[DATA EXTRACTS]

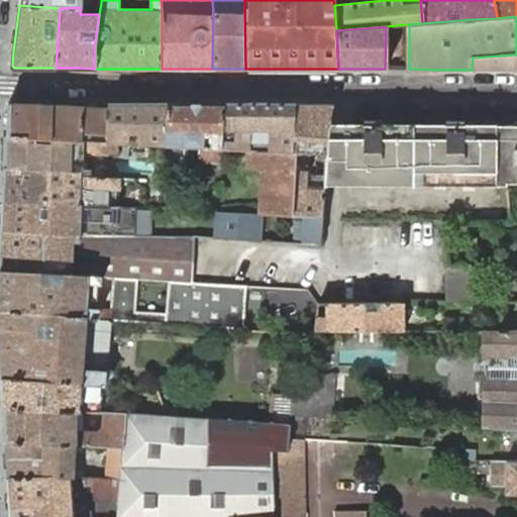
[(516,55),(473,58),(472,70),(503,70),(516,69),(516,55)]
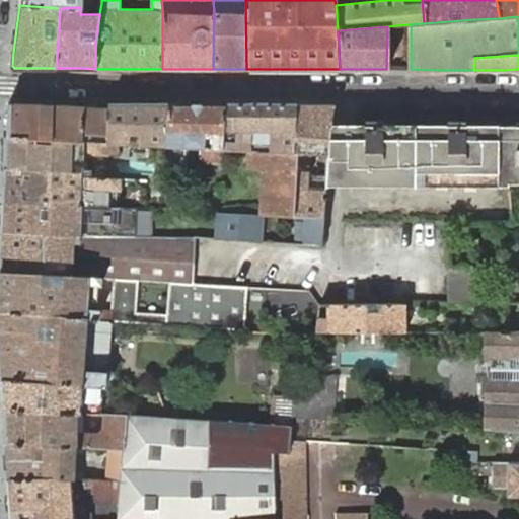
[(106,142),(108,103),(107,103),(107,107),(9,102),(8,103),(7,125),(6,136),(4,137),(82,141),(106,142)]
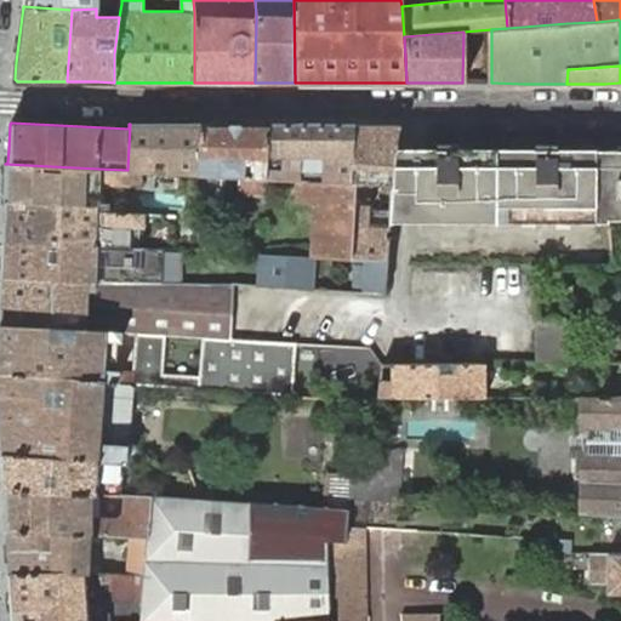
[(155,124),(130,124),(127,170),(141,171),(197,174),(200,124),(155,124)]
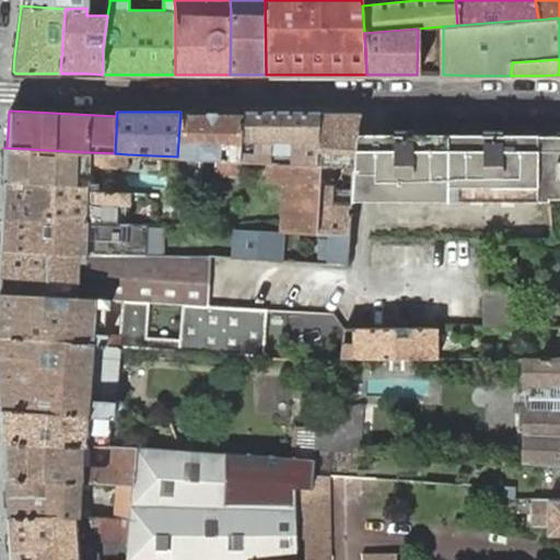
[(205,113),(181,112),(177,156),(177,159),(195,159),(218,160),(218,166),(217,167),(222,173),(234,173),(241,168),(241,161),(238,160),(242,113),(205,113)]
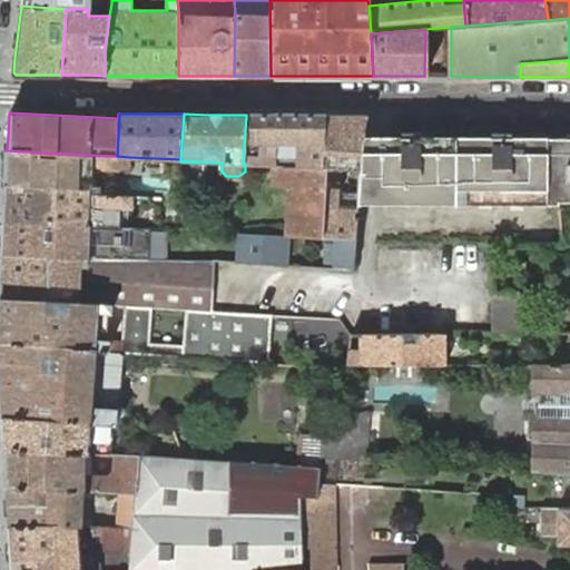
[(281,115),(246,115),(243,163),(245,164),(274,165),(275,153),(276,153),(279,156),(290,156),(294,155),(295,154),(294,166),(321,167),(323,115),(281,115)]
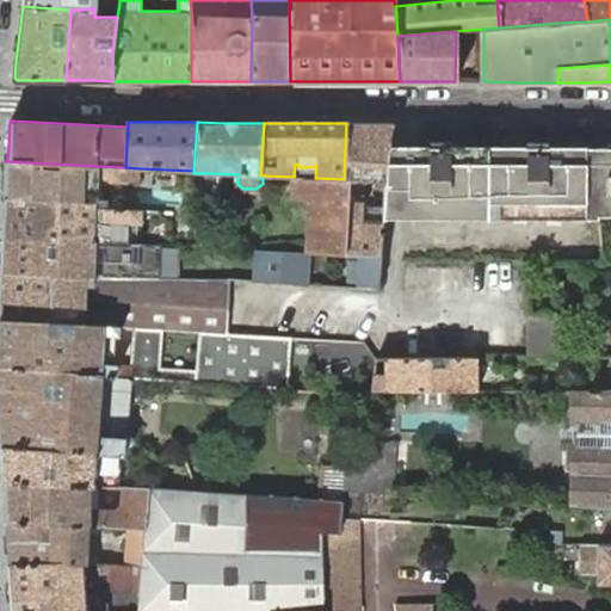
[(353,123),(346,123),(344,179),(347,179),(349,180),(384,181),(387,154),(388,146),(392,123),(353,123)]
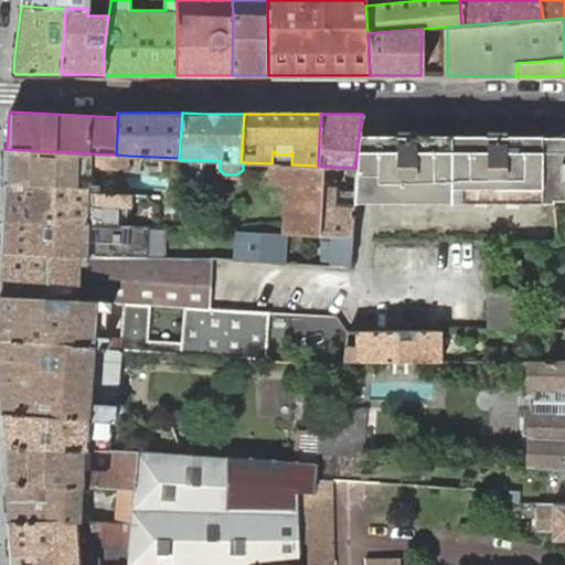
[(358,142),(355,168),(354,202),(554,204),(554,201),(564,200),(564,136),(359,135),(358,142)]
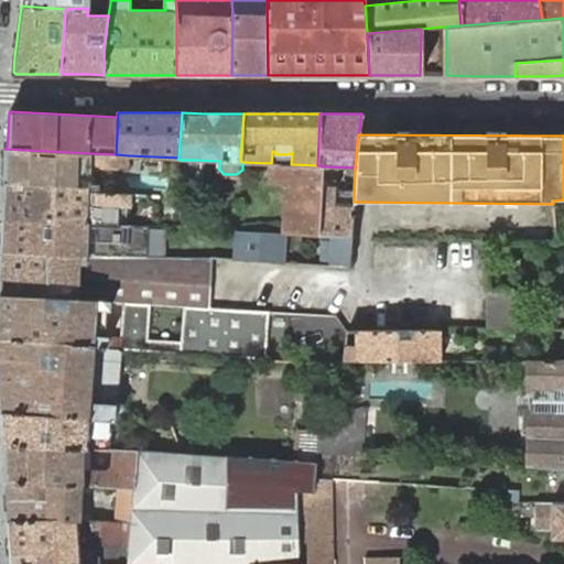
[(89,153),(4,149),(3,184),(88,184),(88,164),(97,164),(99,166),(116,166),(118,165),(128,166),(128,155),(116,154),(89,153)]
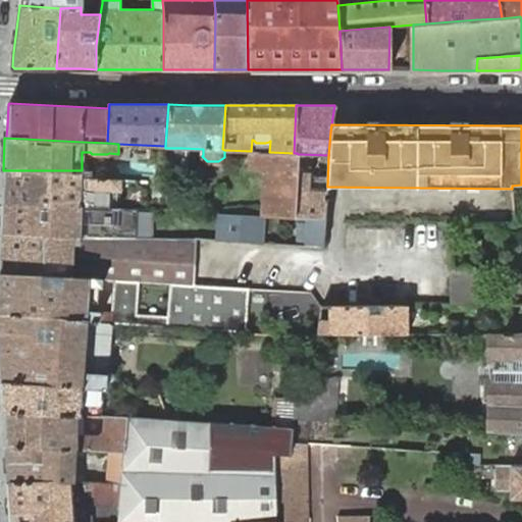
[(264,170),(262,215),(263,215),(295,217),(297,171),(298,154),(297,153),(294,153),(269,152),(251,151),(250,169),(264,170)]
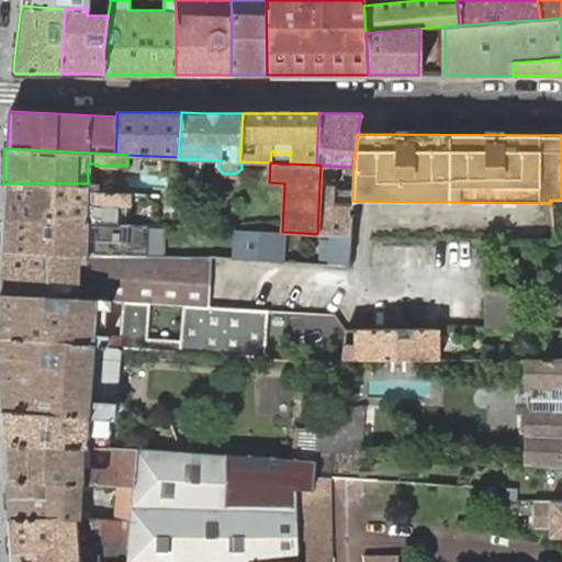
[(88,183),(3,183),(4,184),(3,220),(87,223),(108,224),(108,206),(124,206),(128,208),(130,193),(96,192),(88,192),(88,183)]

[/DATA EXTRACTS]

**YOUR INSTRUCTIONS**
Give an exact copy of the data, and omit any pictures it holds.

**SOLUTION TO THIS EXERCISE**
[(516,55),(473,58),(472,70),(503,70),(516,69),(516,55)]
[(106,142),(108,103),(107,103),(107,107),(9,102),(8,103),(7,125),(6,136),(4,137),(82,141),(106,142)]
[(155,124),(130,124),(127,170),(141,171),(197,174),(200,124),(155,124)]
[(205,113),(181,112),(177,156),(177,159),(195,159),(218,160),(218,166),(217,167),(222,173),(234,173),(241,168),(241,161),(238,160),(242,113),(205,113)]
[(281,115),(246,115),(243,163),(245,164),(274,165),(275,153),(276,153),(279,156),(290,156),(294,155),(295,154),(294,166),(321,167),(323,115),(281,115)]
[(353,123),(346,123),(344,179),(347,179),(349,180),(384,181),(387,154),(388,146),(392,123),(353,123)]
[(358,142),(355,168),(354,202),(554,204),(554,201),(564,200),(564,136),(359,135),(358,142)]
[(89,153),(4,149),(3,184),(88,184),(88,164),(97,164),(99,166),(116,166),(118,165),(128,166),(128,155),(116,154),(89,153)]
[(264,170),(262,215),(263,215),(295,217),(297,171),(298,154),(297,153),(294,153),(269,152),(251,151),(250,169),(264,170)]
[(88,183),(3,183),(4,184),(3,220),(87,223),(108,224),(108,206),(124,206),(128,208),(130,193),(96,192),(88,192),(88,183)]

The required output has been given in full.